▶ _PROBLEM REQUIREMENTS_
Treat the line containing "U14: NOR 74LS02" as the first line and the final line of the material below as the last; reproduce that range exactly.

▶ _ENTRIES PROVIDED_
*** Block opens ***

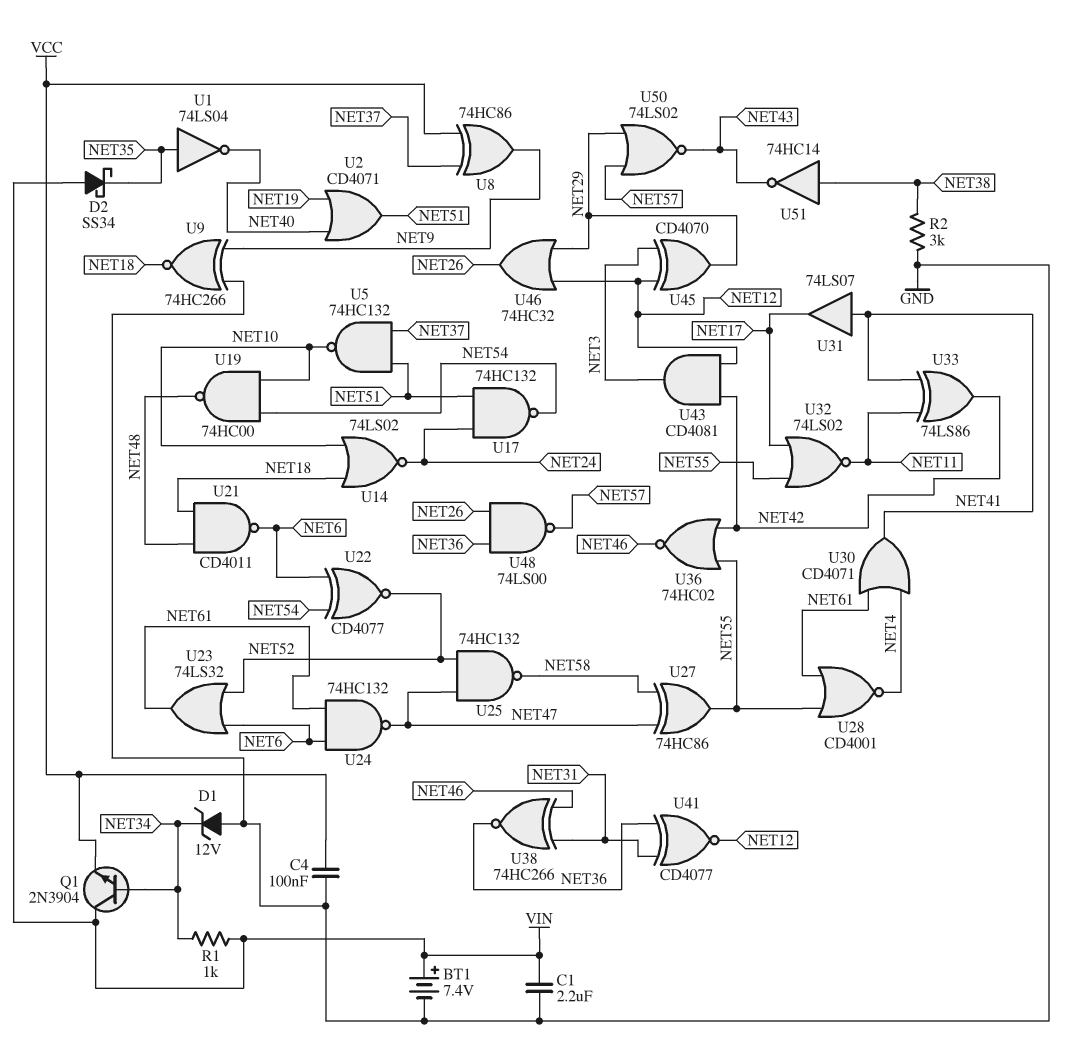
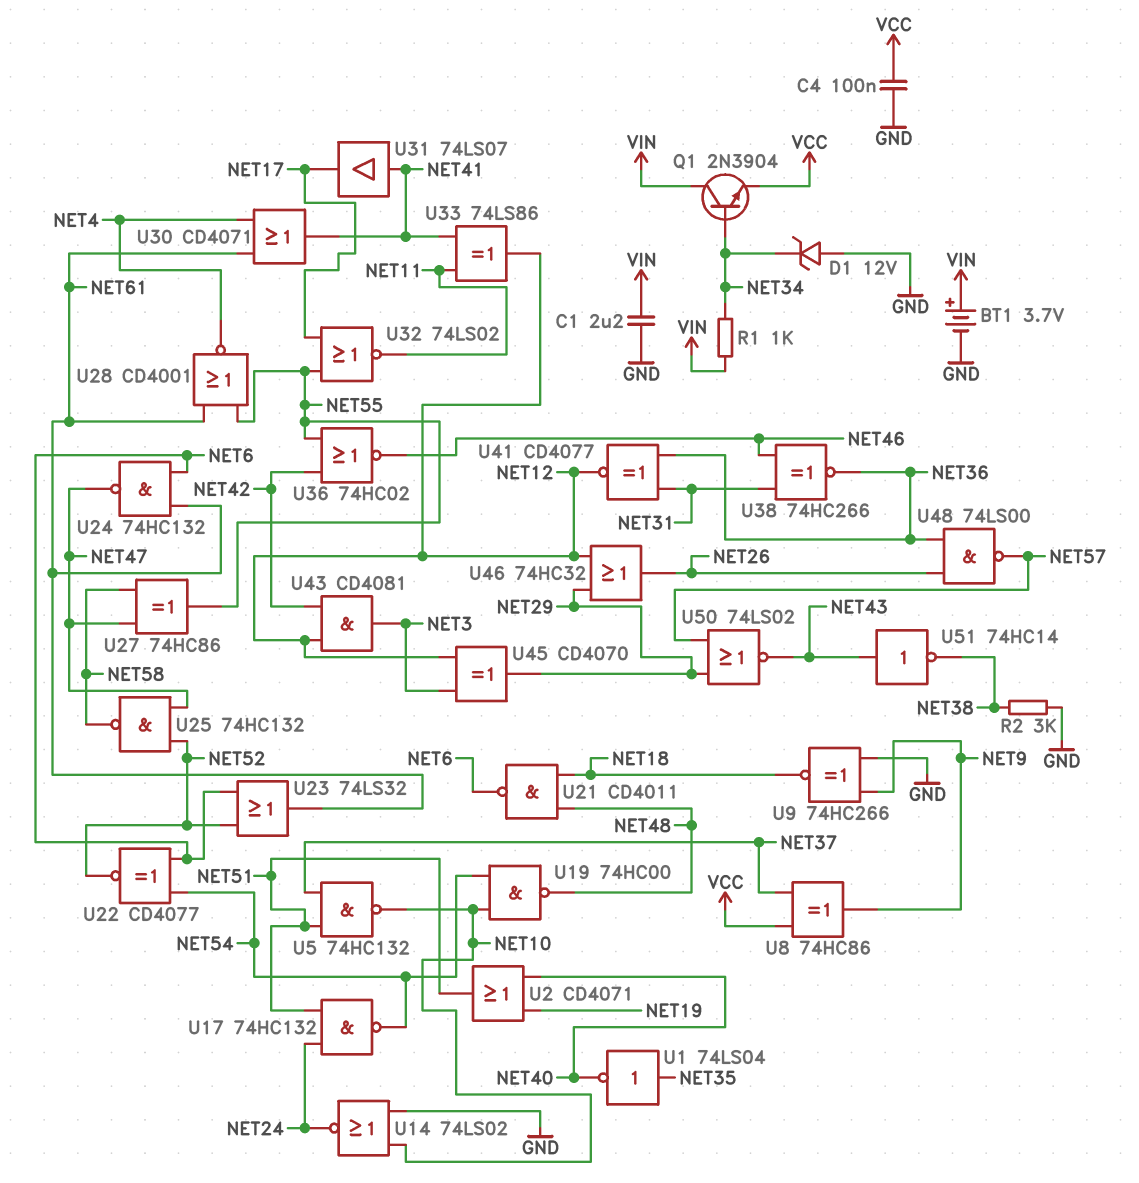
BT1: 7.4V (plus VIN, minus GND) -> 3.7V (plus VIN, minus GND)
D2: schottky SS34 (A VIN, K NET35) -> none
U14: NOR 74LS02 (in NET10, in NET18, out NET24) -> NOR 74LS02 (in GND, in NET10, out NET24)
U33: XOR 74LS86 (in NET11, in NET41, out NET42) -> XOR 74LS86 (in NET11, in NET41, out NET12)
U51: NOT 74HC14 (in NET38, out NET43) -> NOT 74HC14 (in NET43, out NET38)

*** Block closes ***

▶ _ANSWER_
U14: NOR 74LS02 (in NET10, in NET18, out NET24) -> NOR 74LS02 (in GND, in NET10, out NET24)
U33: XOR 74LS86 (in NET11, in NET41, out NET42) -> XOR 74LS86 (in NET11, in NET41, out NET12)
U51: NOT 74HC14 (in NET38, out NET43) -> NOT 74HC14 (in NET43, out NET38)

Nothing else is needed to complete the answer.